:: Problem to work on ::
From the entries below, transcribe exactly the lines between the line holding "none -> tan plate B4 level 1" and the line holding "brown brick L3:L4", inclusive; skip all other lines.

:: Data ::
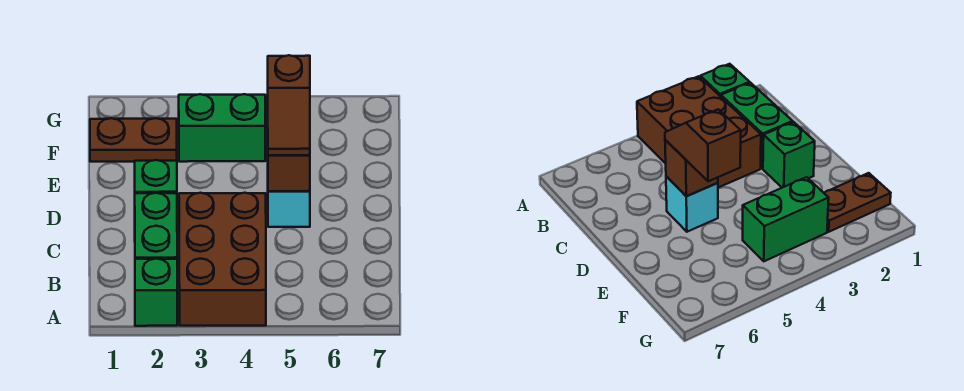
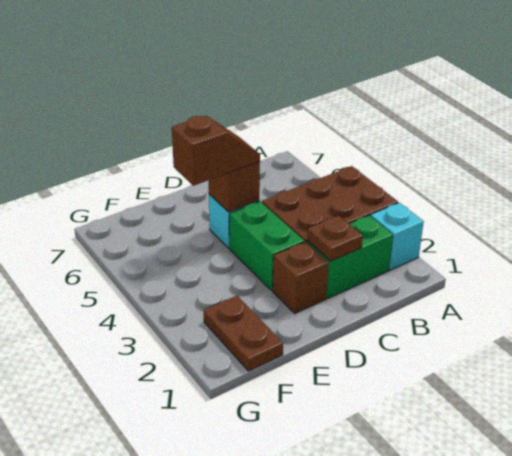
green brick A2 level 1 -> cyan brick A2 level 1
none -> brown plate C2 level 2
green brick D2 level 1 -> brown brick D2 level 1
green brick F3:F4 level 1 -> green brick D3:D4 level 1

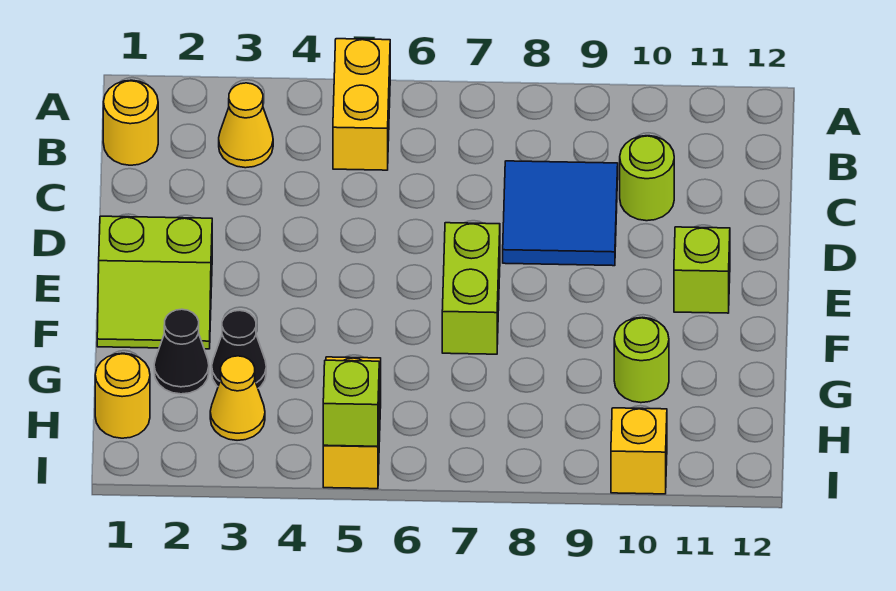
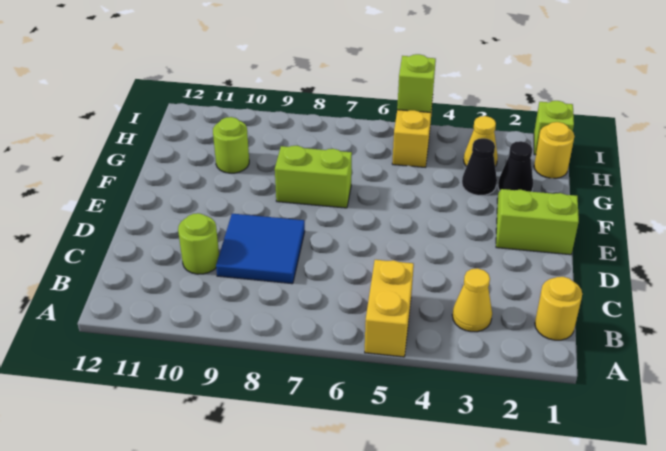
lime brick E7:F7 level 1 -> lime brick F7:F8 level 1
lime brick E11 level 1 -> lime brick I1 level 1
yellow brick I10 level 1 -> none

...

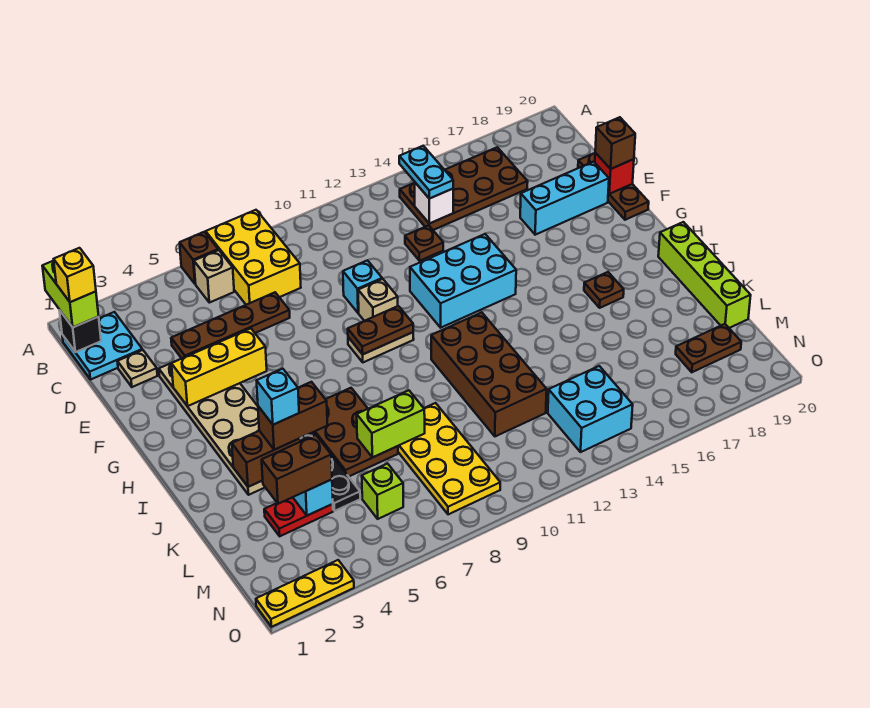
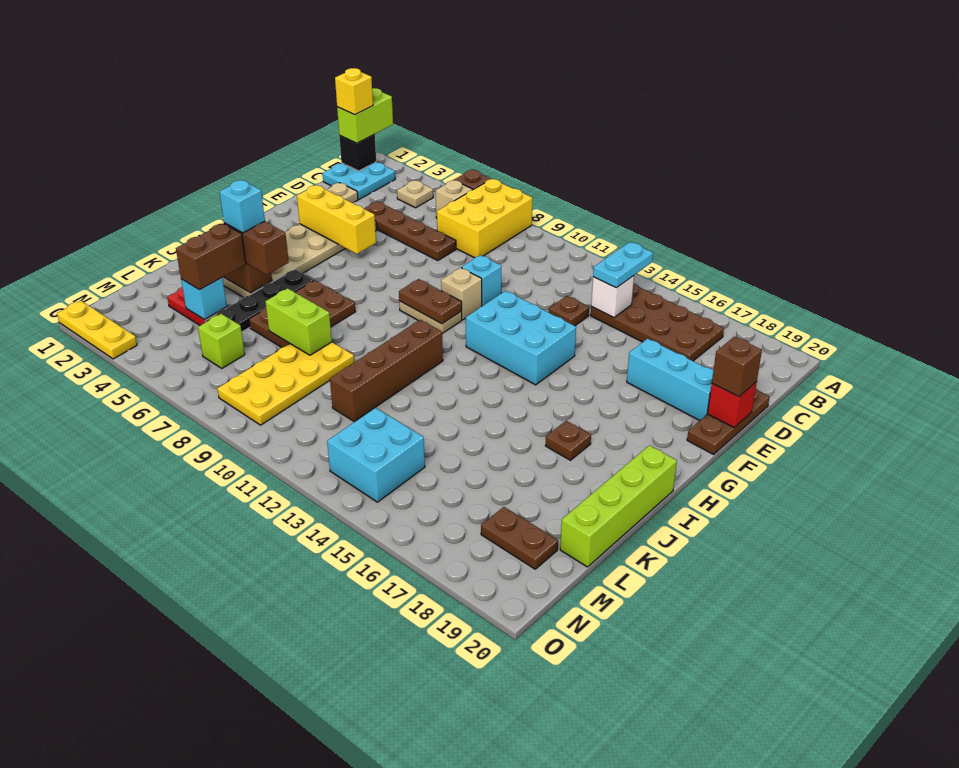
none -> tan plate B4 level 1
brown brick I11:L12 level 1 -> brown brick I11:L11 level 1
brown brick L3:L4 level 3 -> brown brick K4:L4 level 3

:: Solution to this problem ::
none -> tan plate B4 level 1
brown brick I11:L12 level 1 -> brown brick I11:L11 level 1
brown brick L3:L4 level 3 -> brown brick K4:L4 level 3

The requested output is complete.